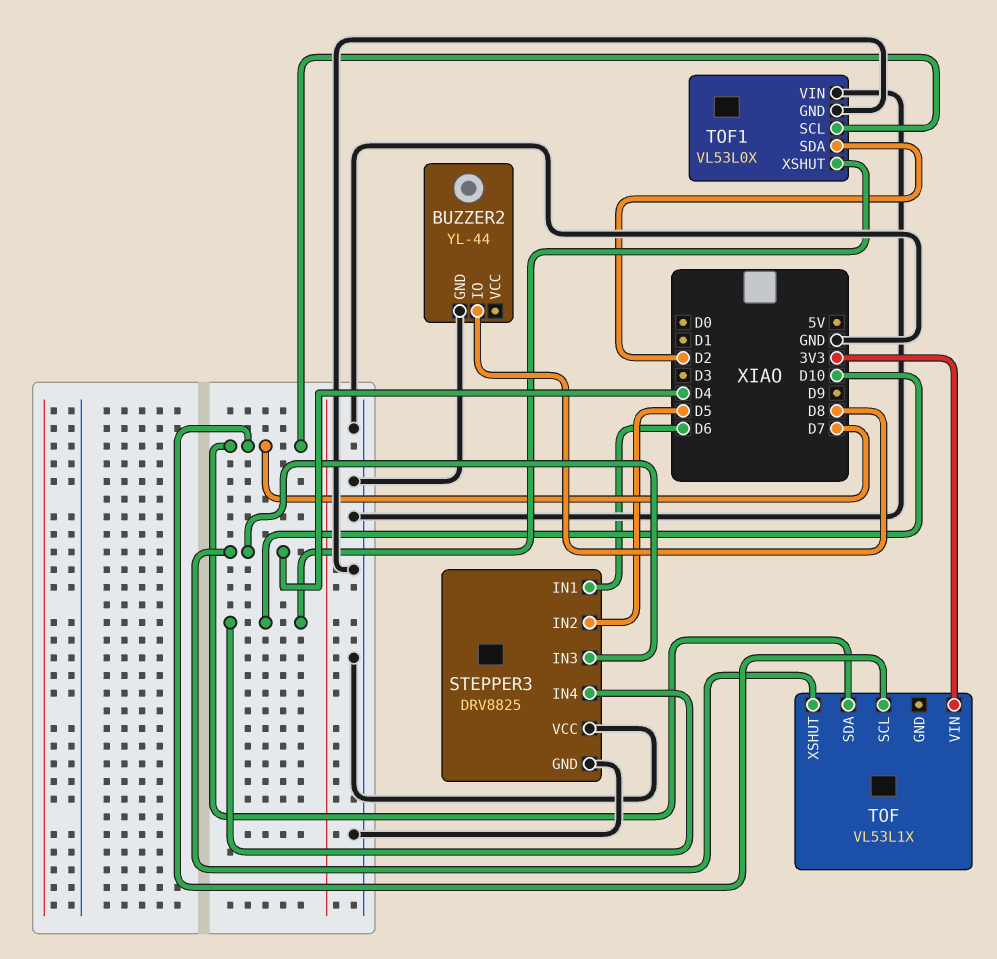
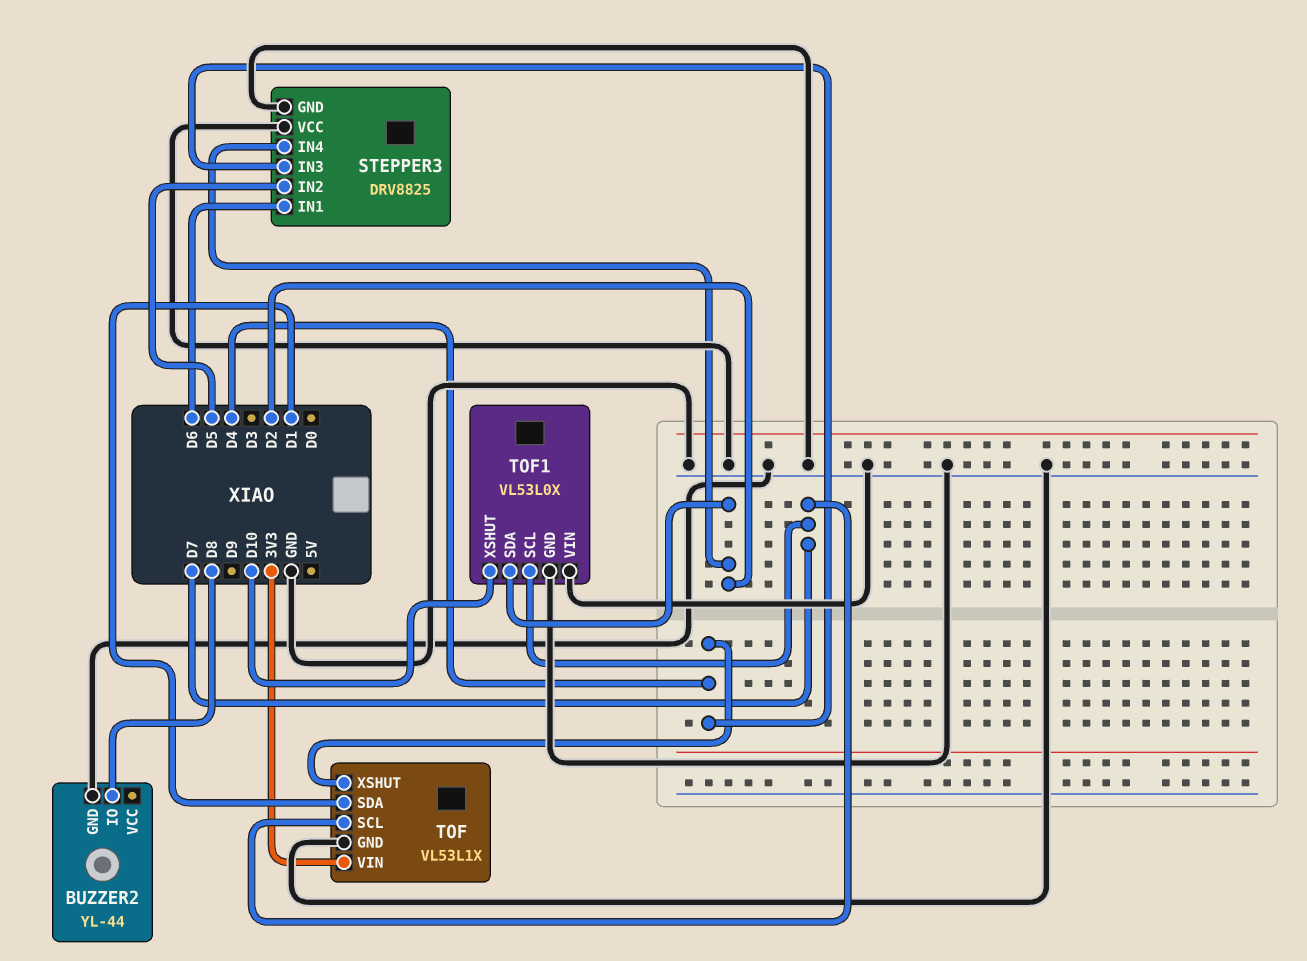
STEPPER3 pin IN4: D10 -> D2
TOF pin GND: none -> GND
TOF pin SDA: D7 -> D1

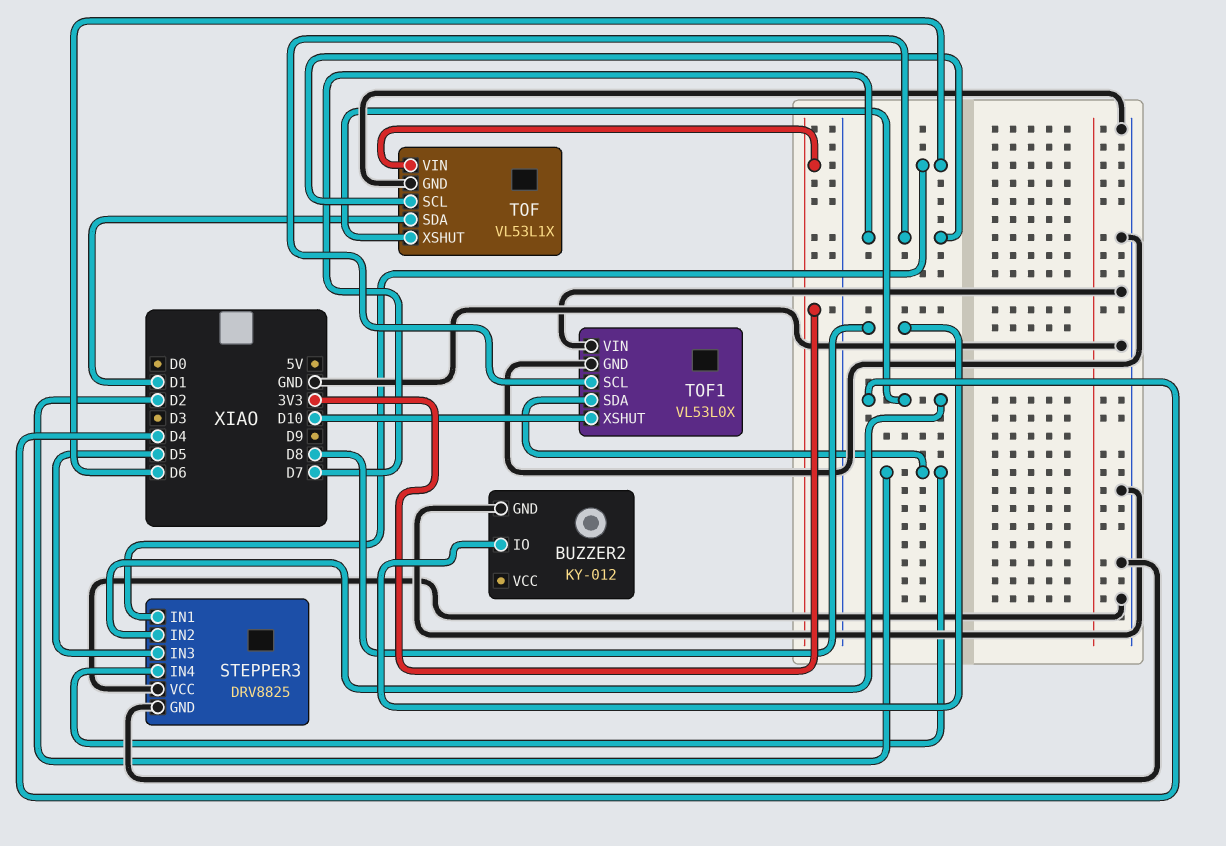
BUZZER2: YL-44 -> KY-012
STEPPER3 pin IN2: D5 -> D4
STEPPER3 pin IN3: D4 -> D5

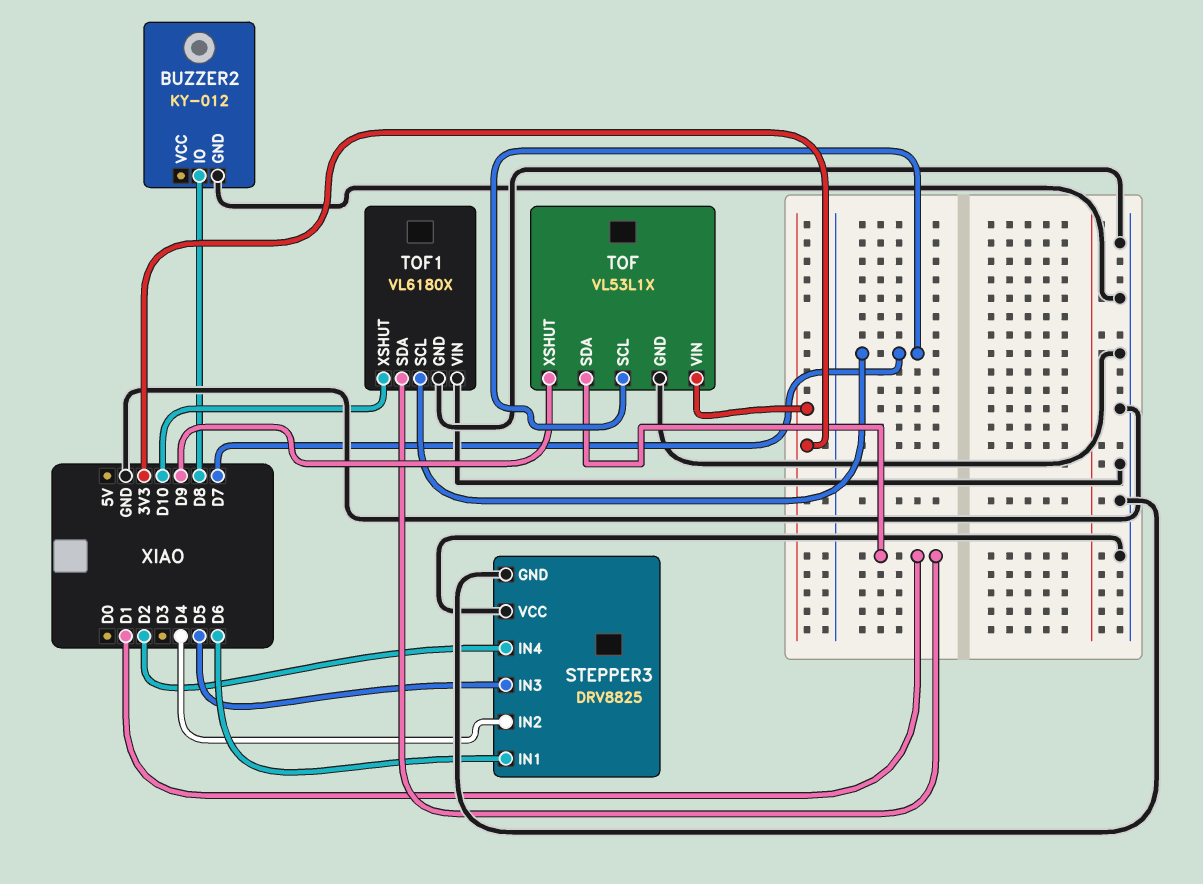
TOF pin XSHUT: D4 -> D9
TOF1: VL53L0X -> VL6180X
TOF1 pin SDA: D2 -> D1

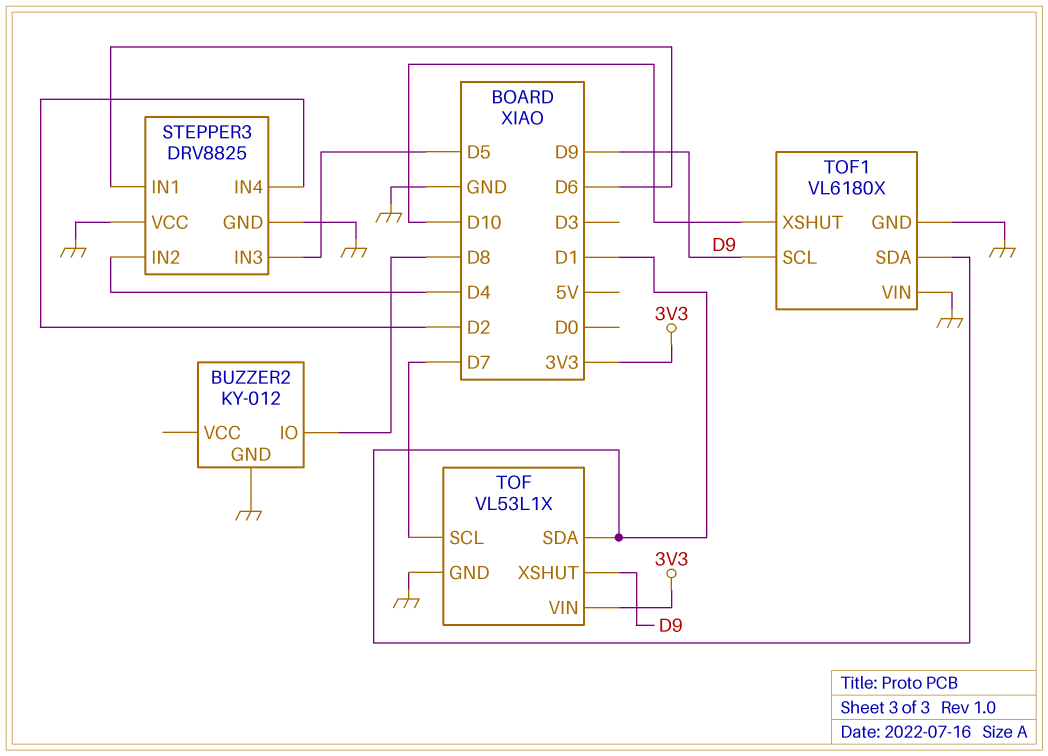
TOF1 pin SCL: D7 -> D9

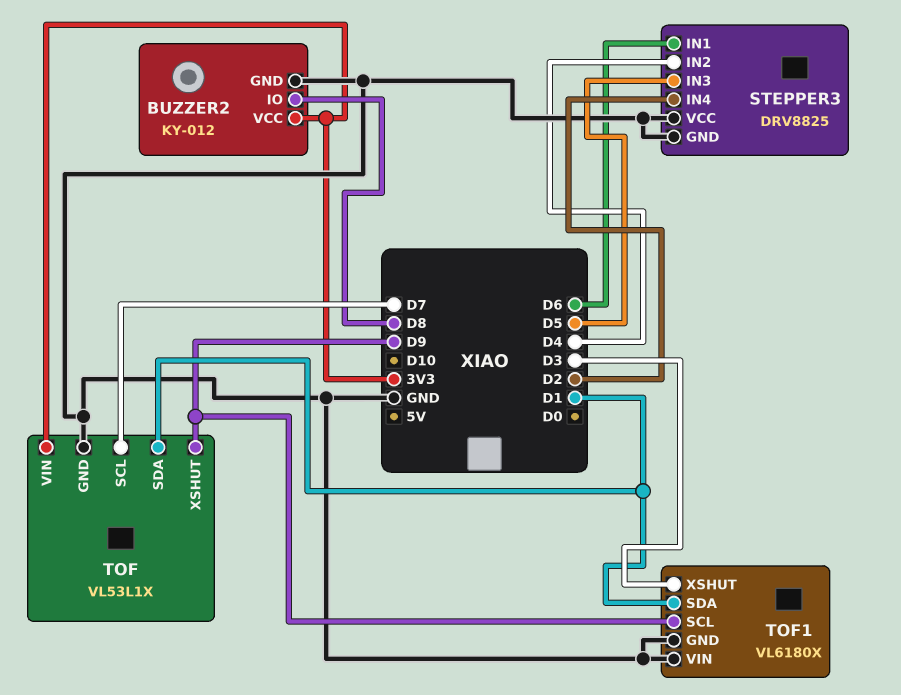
BUZZER2 pin VCC: none -> 3V3
TOF1 pin XSHUT: D10 -> D3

-*-*-

■ **REQUIREMENT**
Verbatim copy with pictures excluded: write out the records above in full.

■ **EXPECTED ANSWER**
STEPPER3 pin IN4: D10 -> D2
TOF pin GND: none -> GND
TOF pin SDA: D7 -> D1

BUZZER2: YL-44 -> KY-012
STEPPER3 pin IN2: D5 -> D4
STEPPER3 pin IN3: D4 -> D5

TOF pin XSHUT: D4 -> D9
TOF1: VL53L0X -> VL6180X
TOF1 pin SDA: D2 -> D1

TOF1 pin SCL: D7 -> D9

BUZZER2 pin VCC: none -> 3V3
TOF1 pin XSHUT: D10 -> D3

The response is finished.